[Your assignment] The answer must be a word-for-word copy of the records below, with every picture left out.

(Multi-image counting data)
######
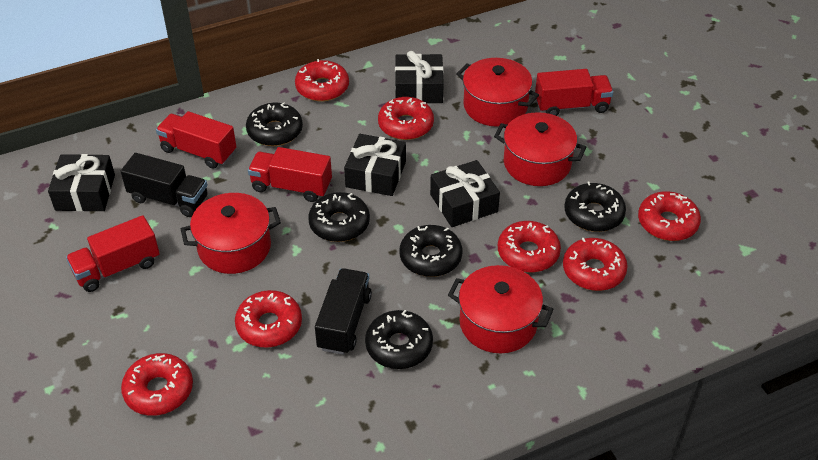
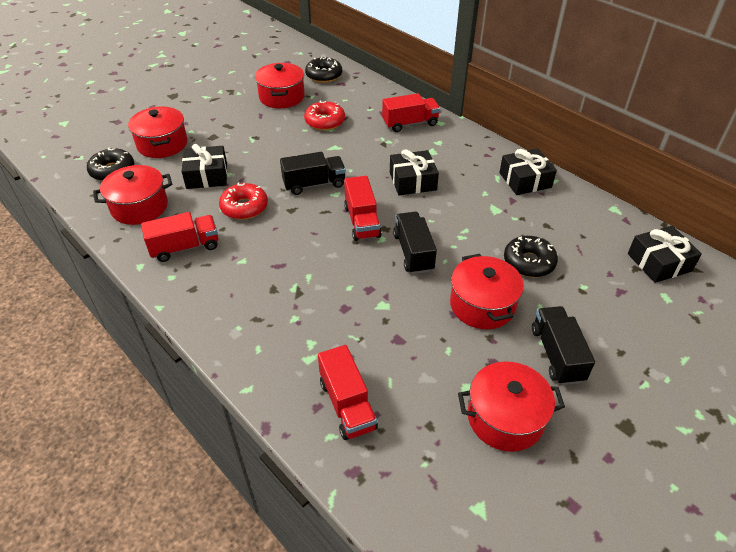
black donut: 5 -> 3
black truck: 2 -> 3
red donut: 7 -> 2
red pot: 4 -> 5

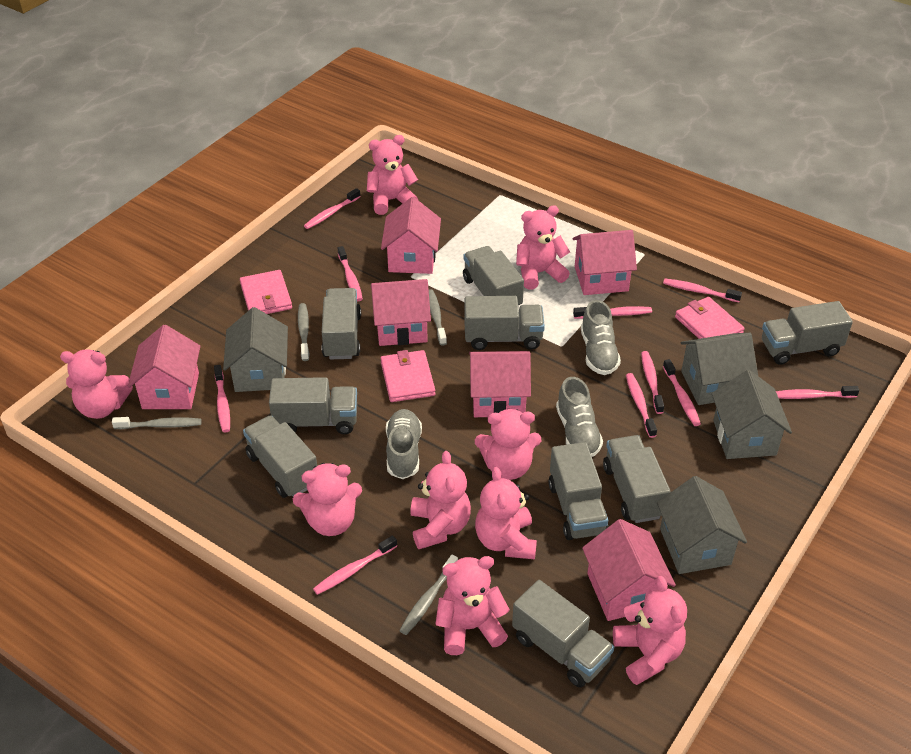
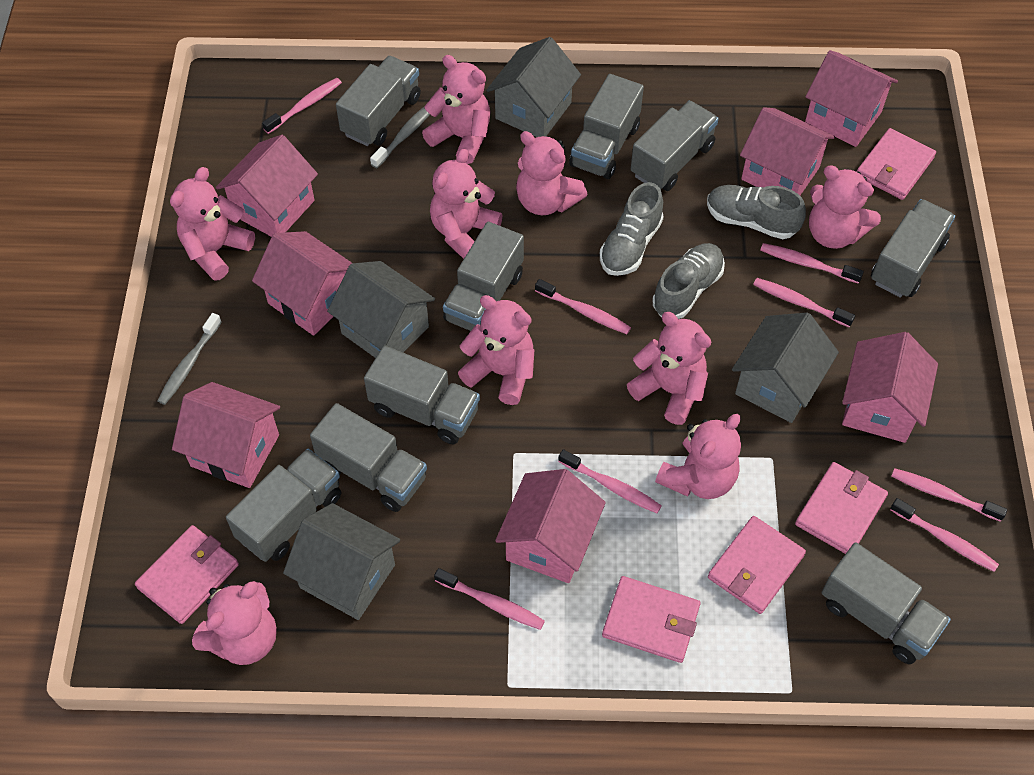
grey toothbrush: 4 -> 2
pink house: 6 -> 7
pink toothbrush: 10 -> 8
pink wallet: 3 -> 5

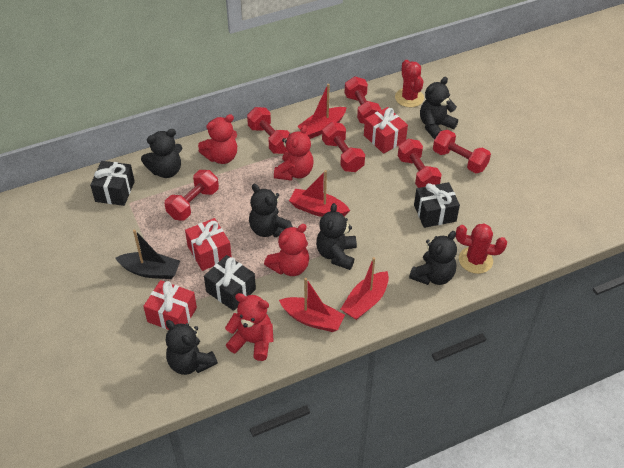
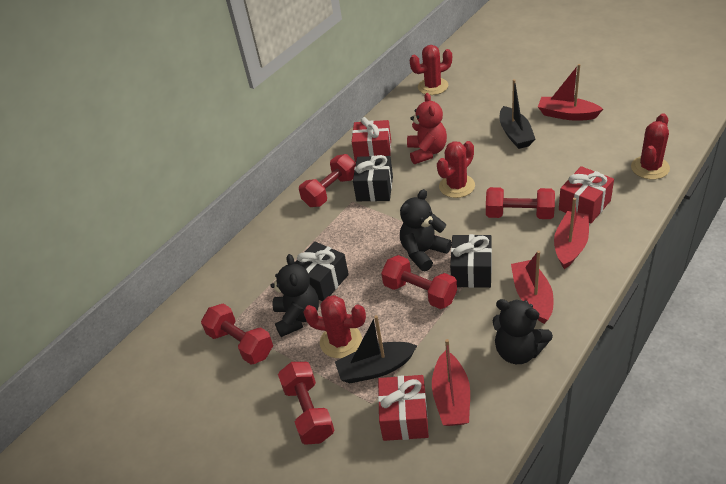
black boat: 1 -> 2
black teddy bear: 6 -> 3
red cactus: 2 -> 4
red dumbbell: 6 -> 5
red teddy bear: 4 -> 1

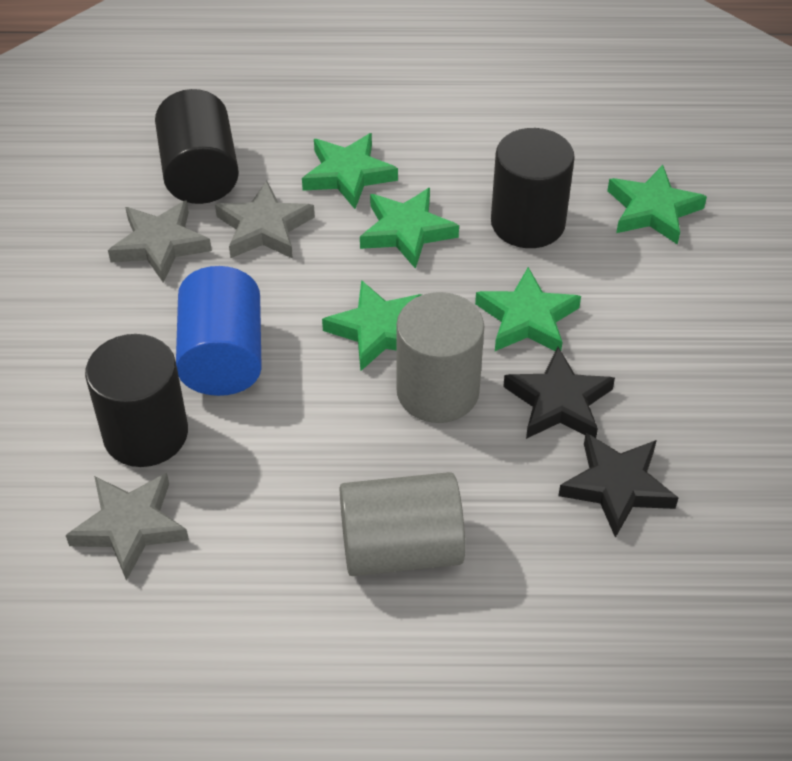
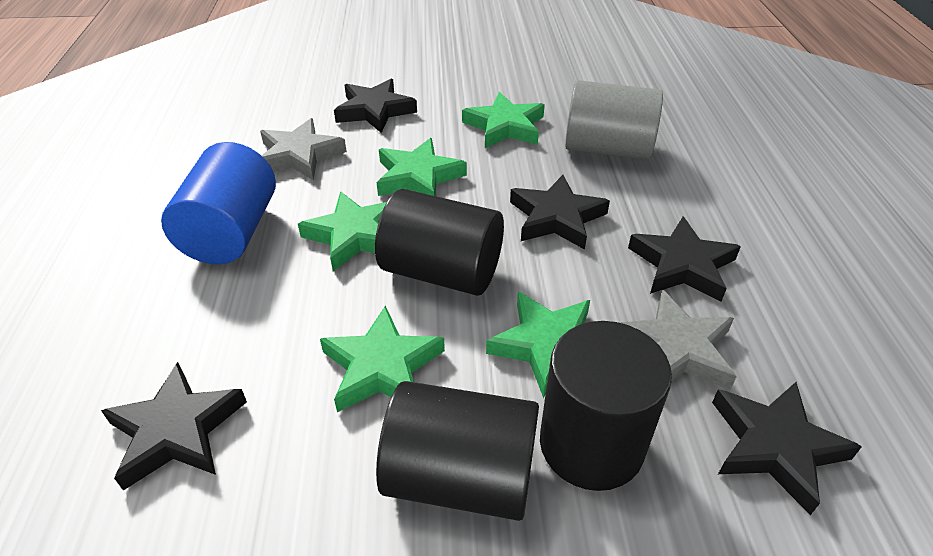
black star: 2 -> 5
grey cylinder: 2 -> 1
grey star: 3 -> 2

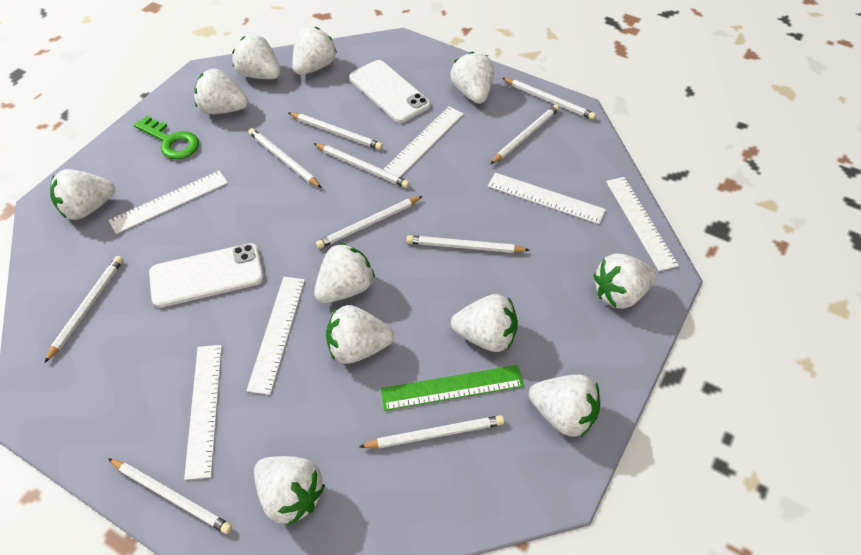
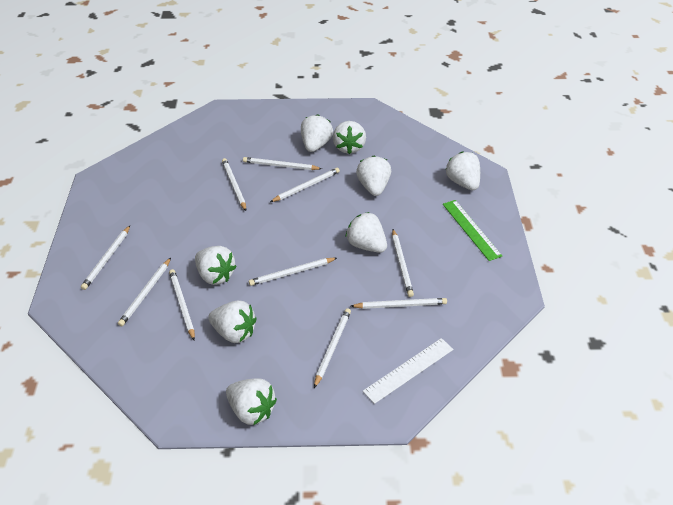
green key: 1 -> 0
white phone: 2 -> 0
white ruler: 6 -> 1
white strawberry: 11 -> 8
######
[Finished exercise]
black donut: 5 -> 3
black truck: 2 -> 3
red donut: 7 -> 2
red pot: 4 -> 5

grey toothbrush: 4 -> 2
pink house: 6 -> 7
pink toothbrush: 10 -> 8
pink wallet: 3 -> 5

black boat: 1 -> 2
black teddy bear: 6 -> 3
red cactus: 2 -> 4
red dumbbell: 6 -> 5
red teddy bear: 4 -> 1

black star: 2 -> 5
grey cylinder: 2 -> 1
grey star: 3 -> 2

green key: 1 -> 0
white phone: 2 -> 0
white ruler: 6 -> 1
white strawberry: 11 -> 8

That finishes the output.